■ Activity ■
Every entry below needs to be printed again exactly, with its pictures left out.

■ Dataset records ■
══════════════════════════════

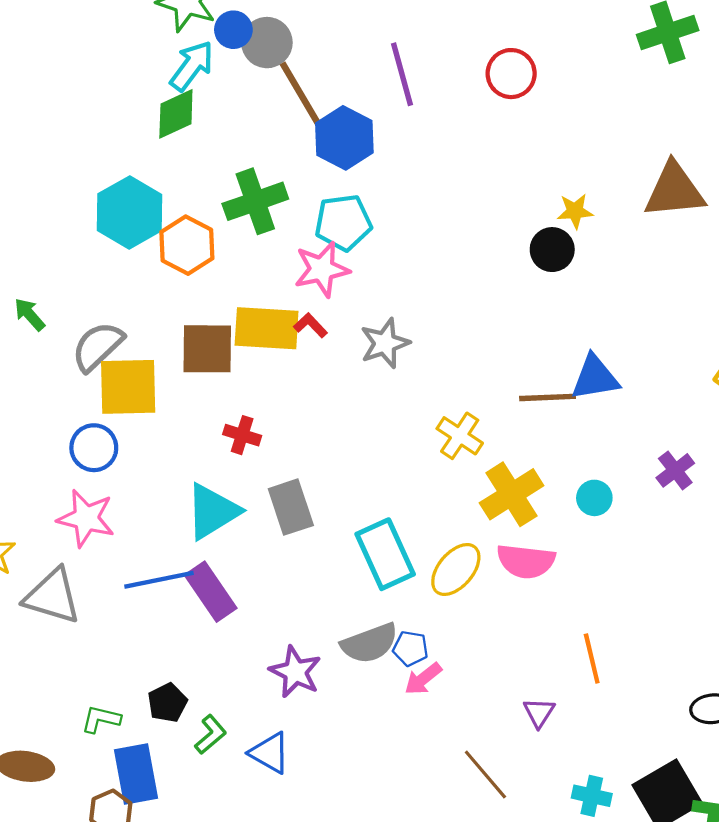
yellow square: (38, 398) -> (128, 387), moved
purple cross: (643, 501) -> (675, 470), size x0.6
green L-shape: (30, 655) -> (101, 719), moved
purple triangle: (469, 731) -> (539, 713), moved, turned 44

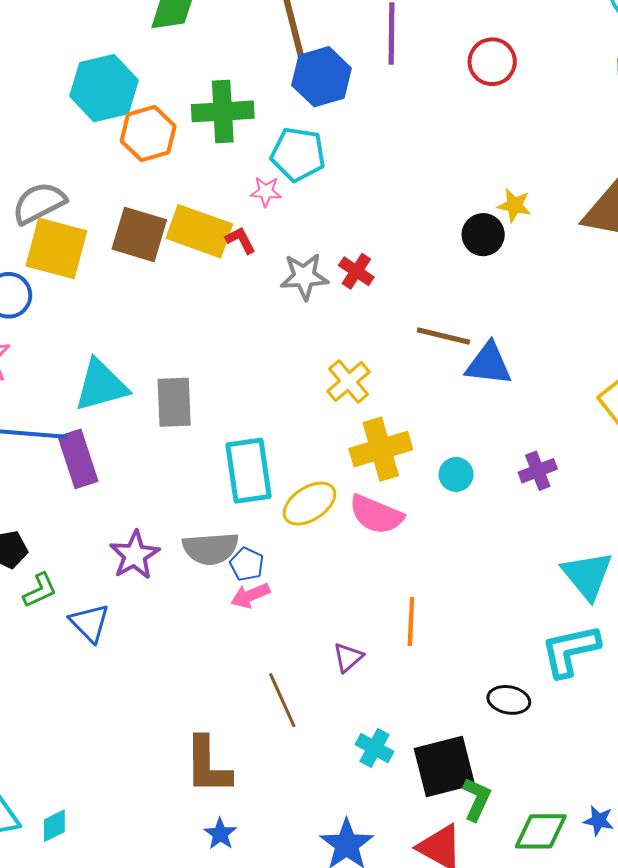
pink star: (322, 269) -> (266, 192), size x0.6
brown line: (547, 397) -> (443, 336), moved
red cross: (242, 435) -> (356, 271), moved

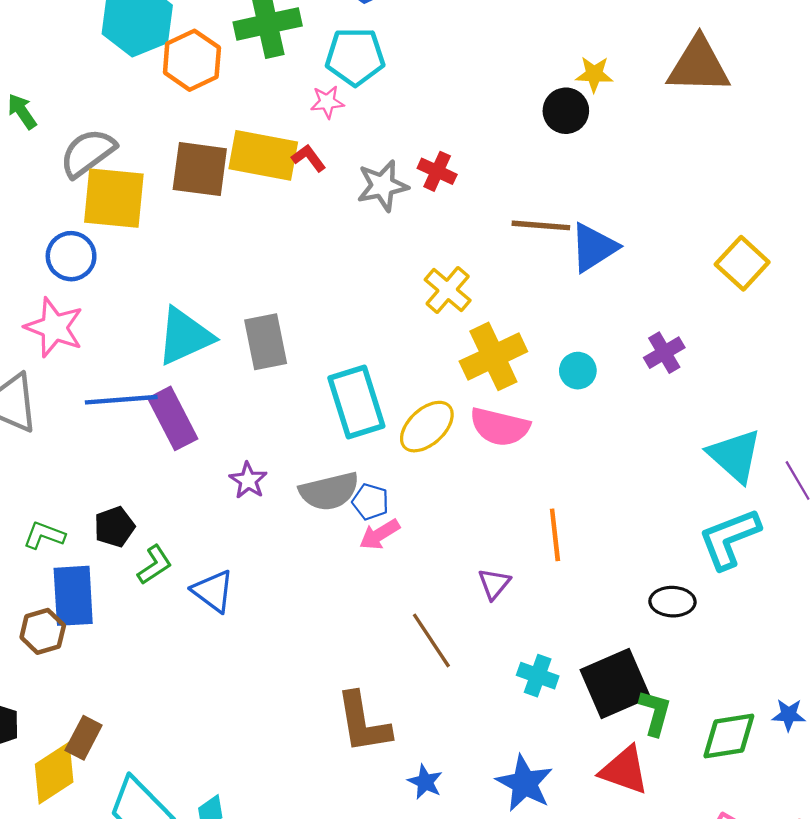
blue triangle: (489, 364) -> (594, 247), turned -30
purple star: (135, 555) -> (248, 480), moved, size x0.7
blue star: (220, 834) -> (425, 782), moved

══════════════════════════════

■ Task response ■
yellow square: (38, 398) -> (128, 387), moved
purple cross: (643, 501) -> (675, 470), size x0.6
green L-shape: (30, 655) -> (101, 719), moved
purple triangle: (469, 731) -> (539, 713), moved, turned 44

pink star: (322, 269) -> (266, 192), size x0.6
brown line: (547, 397) -> (443, 336), moved
red cross: (242, 435) -> (356, 271), moved

blue triangle: (489, 364) -> (594, 247), turned -30
purple star: (135, 555) -> (248, 480), moved, size x0.7
blue star: (220, 834) -> (425, 782), moved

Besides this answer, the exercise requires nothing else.